**DIRECTIONS:**
Give back each line of the data exactly as it reads, minus the pictures.

**EXERCISE DATA:**
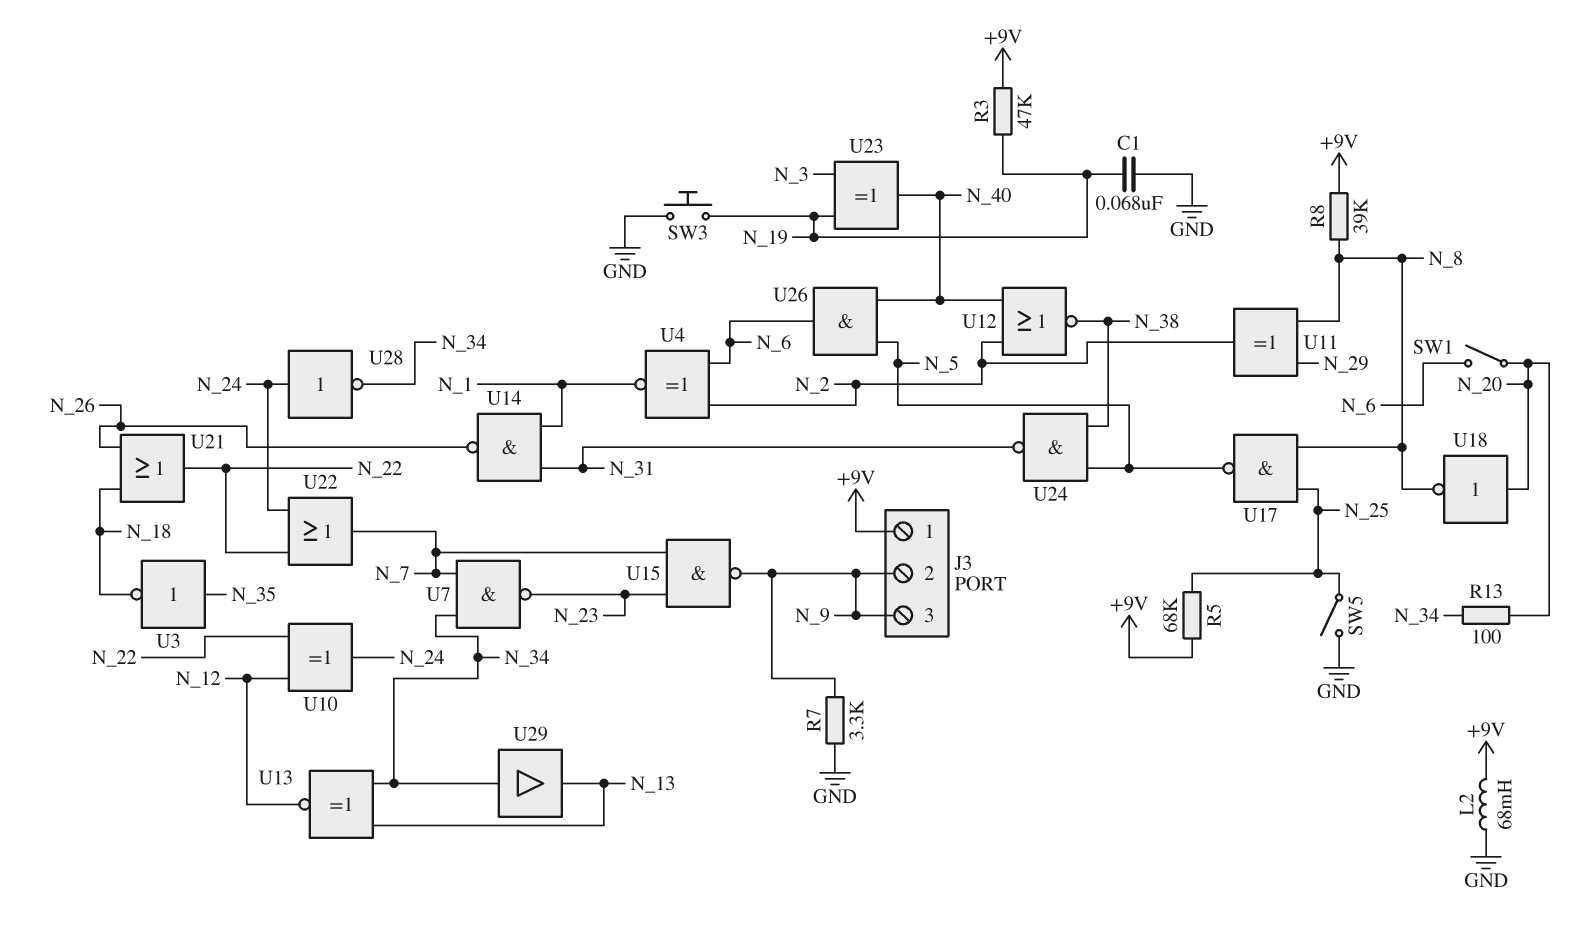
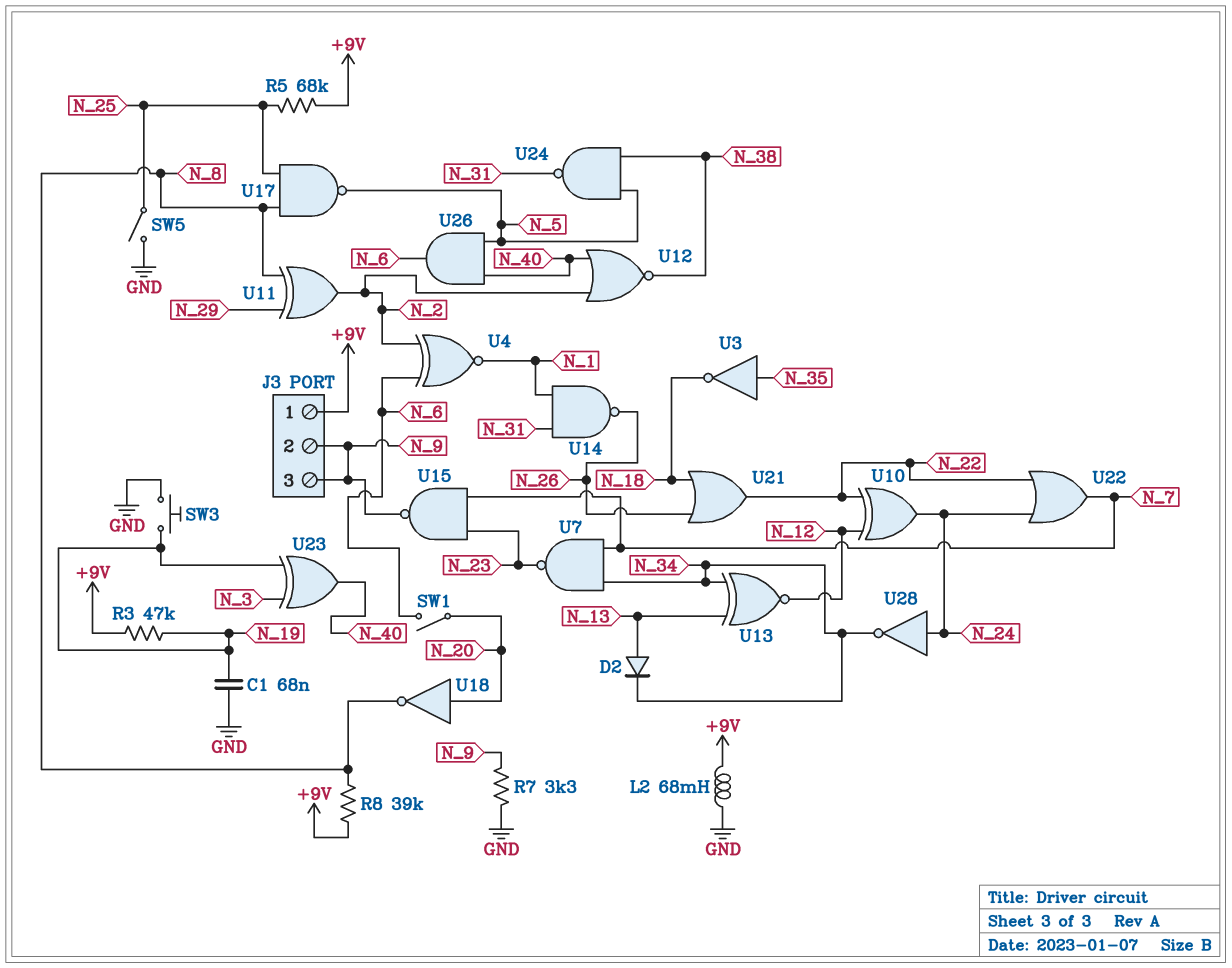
D2: none -> diode (A N_13, K N_34)
R13: 100 (N_20, N_34) -> none
U29: buffer (in N_34, out N_13) -> none

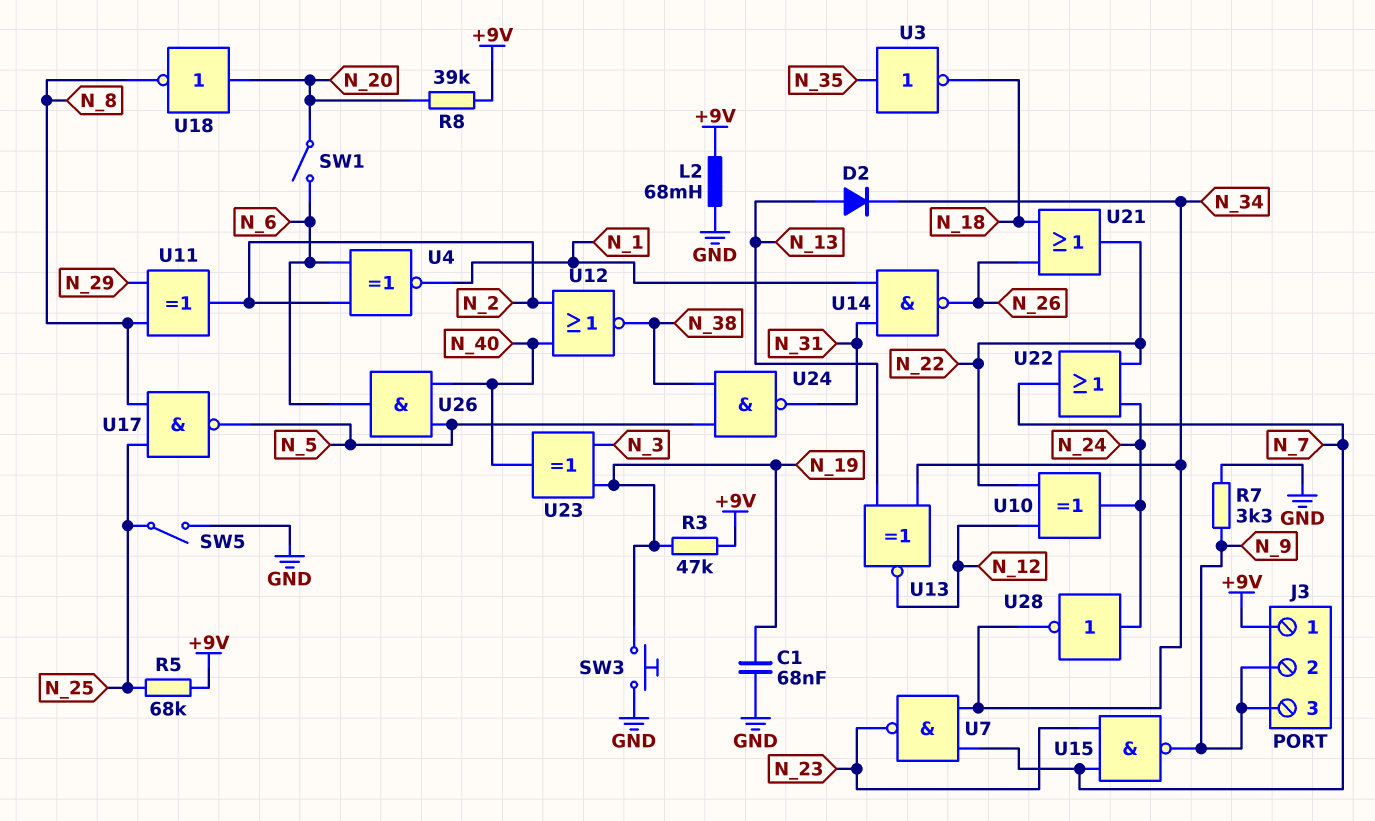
R8: 39k (+9V, N_8) -> 39k (+9V, N_20)

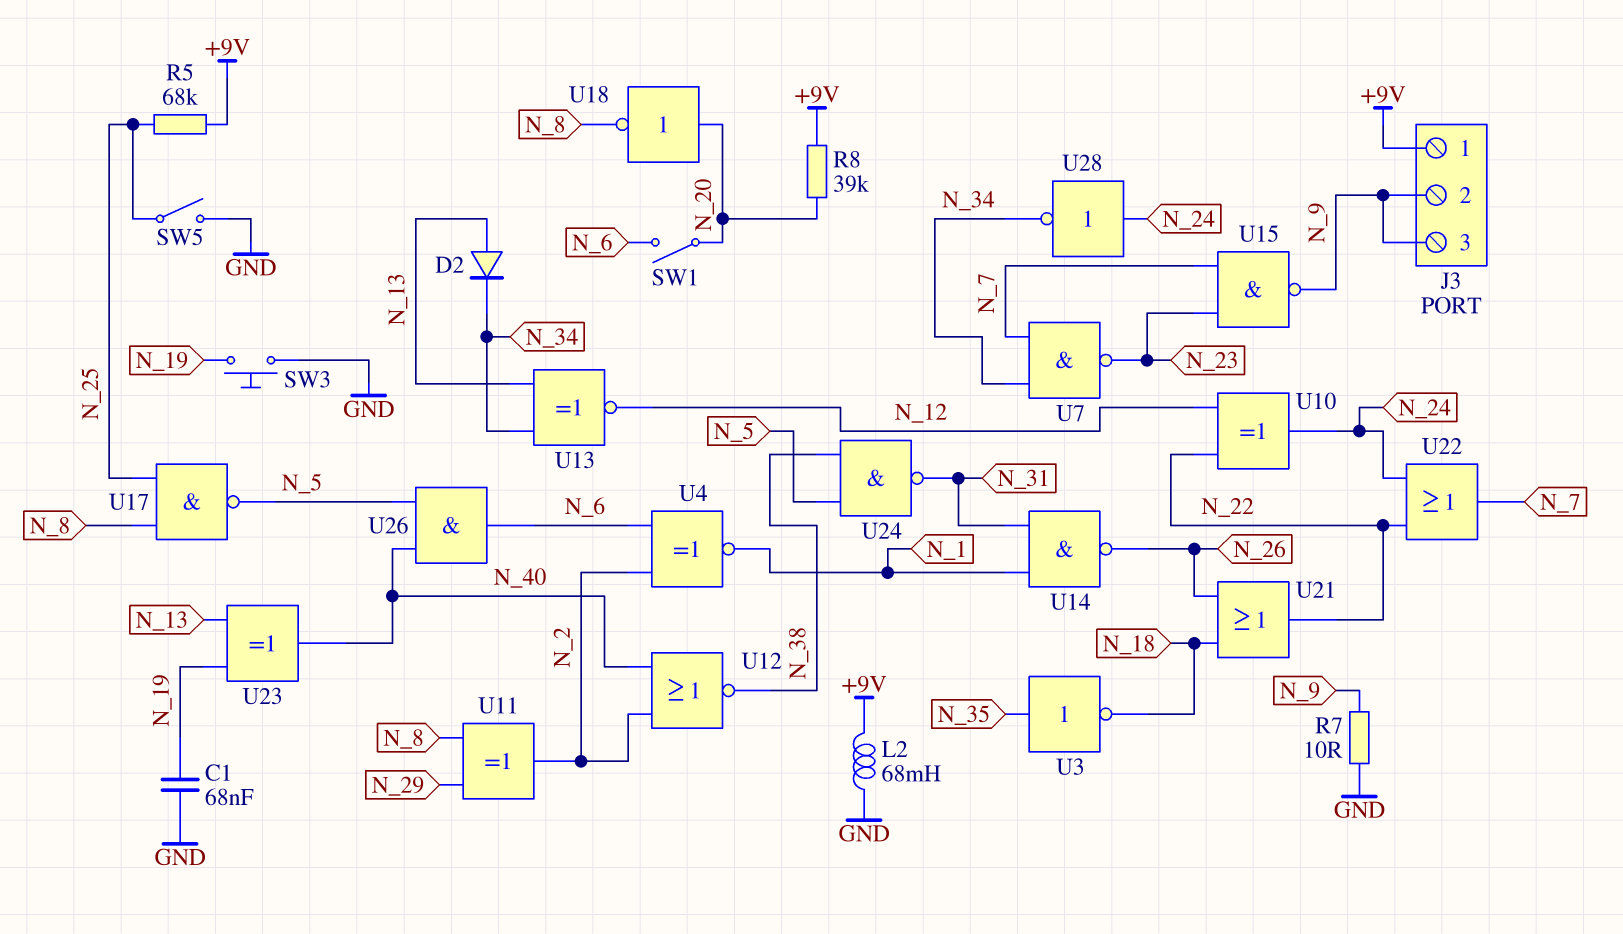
R3: 47k (+9V, N_19) -> none
R7: 3.3k (GND, N_9) -> 10 (GND, N_9)
U23: XOR (in N_3, in N_19, out N_40) -> XOR (in N_13, in N_19, out N_40)

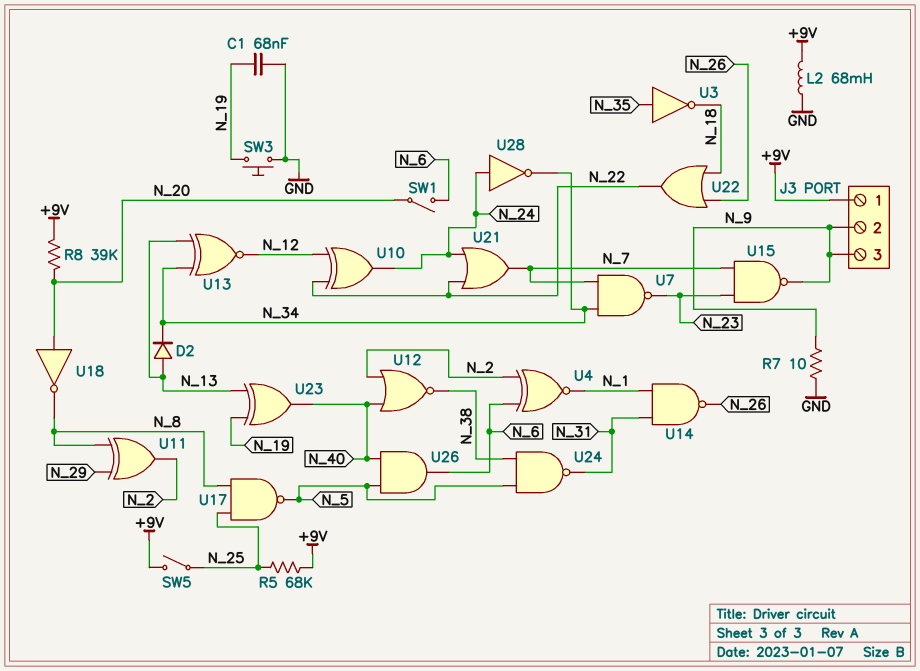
SW5: switch (GND, N_25) -> switch (+9V, N_25)
U21: OR (in N_18, in N_26, out N_22) -> OR (in N_22, in N_24, out N_7)
U22: OR (in N_22, in N_24, out N_7) -> OR (in N_18, in N_26, out N_22)

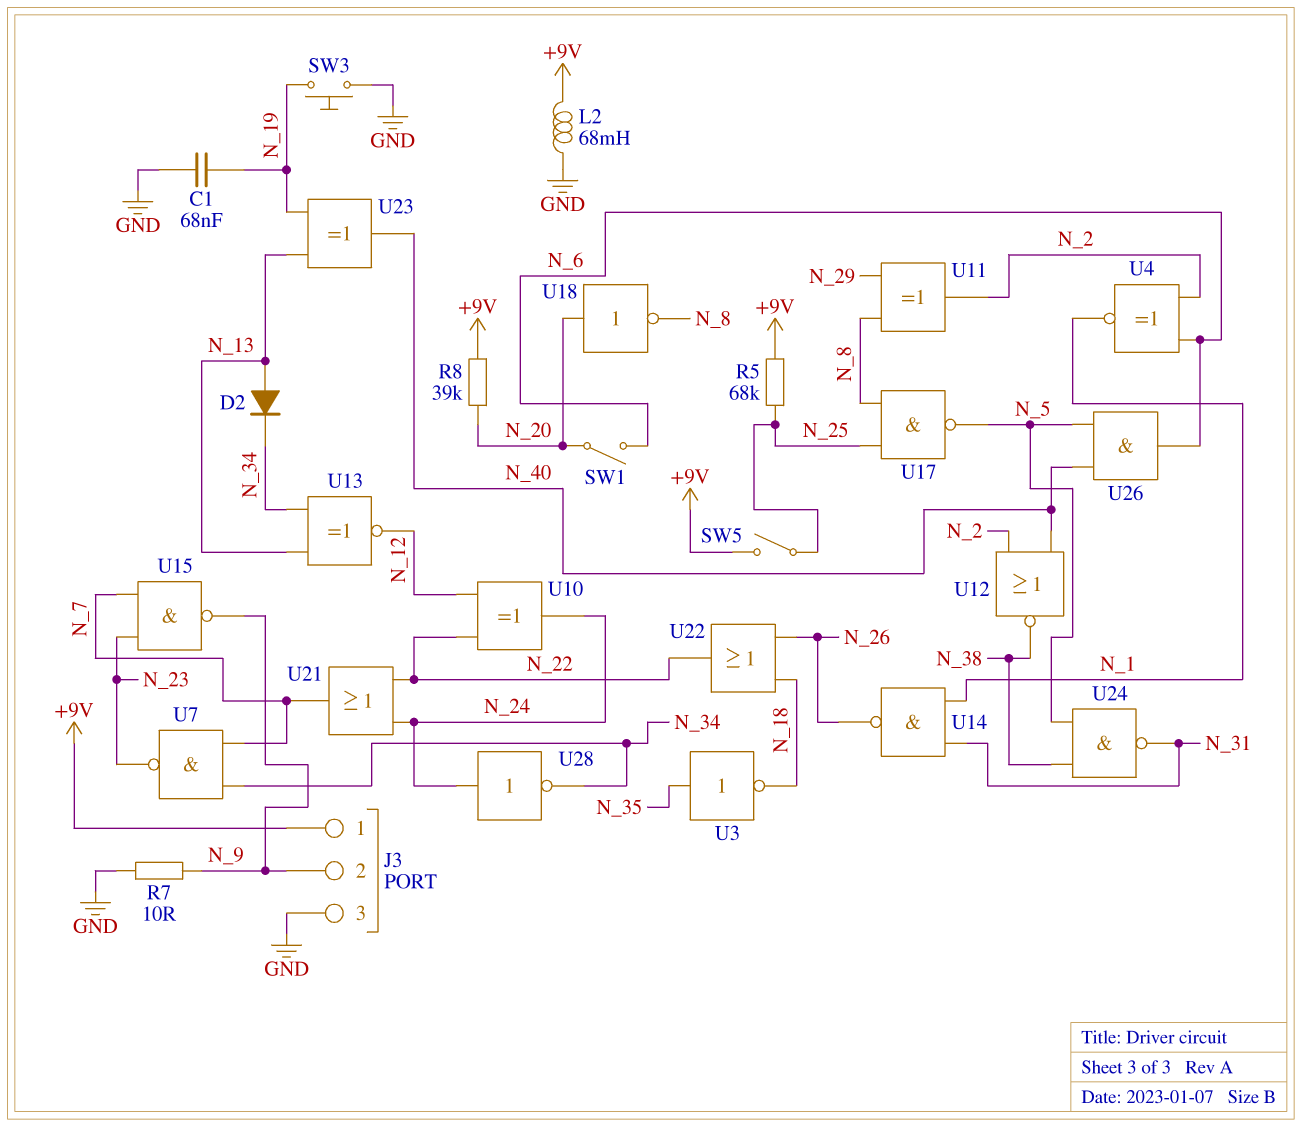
J3 pin 3: N_9 -> GND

**RESPONSE AREA:**
D2: none -> diode (A N_13, K N_34)
R13: 100 (N_20, N_34) -> none
U29: buffer (in N_34, out N_13) -> none

R8: 39k (+9V, N_8) -> 39k (+9V, N_20)

R3: 47k (+9V, N_19) -> none
R7: 3.3k (GND, N_9) -> 10 (GND, N_9)
U23: XOR (in N_3, in N_19, out N_40) -> XOR (in N_13, in N_19, out N_40)

SW5: switch (GND, N_25) -> switch (+9V, N_25)
U21: OR (in N_18, in N_26, out N_22) -> OR (in N_22, in N_24, out N_7)
U22: OR (in N_22, in N_24, out N_7) -> OR (in N_18, in N_26, out N_22)

J3 pin 3: N_9 -> GND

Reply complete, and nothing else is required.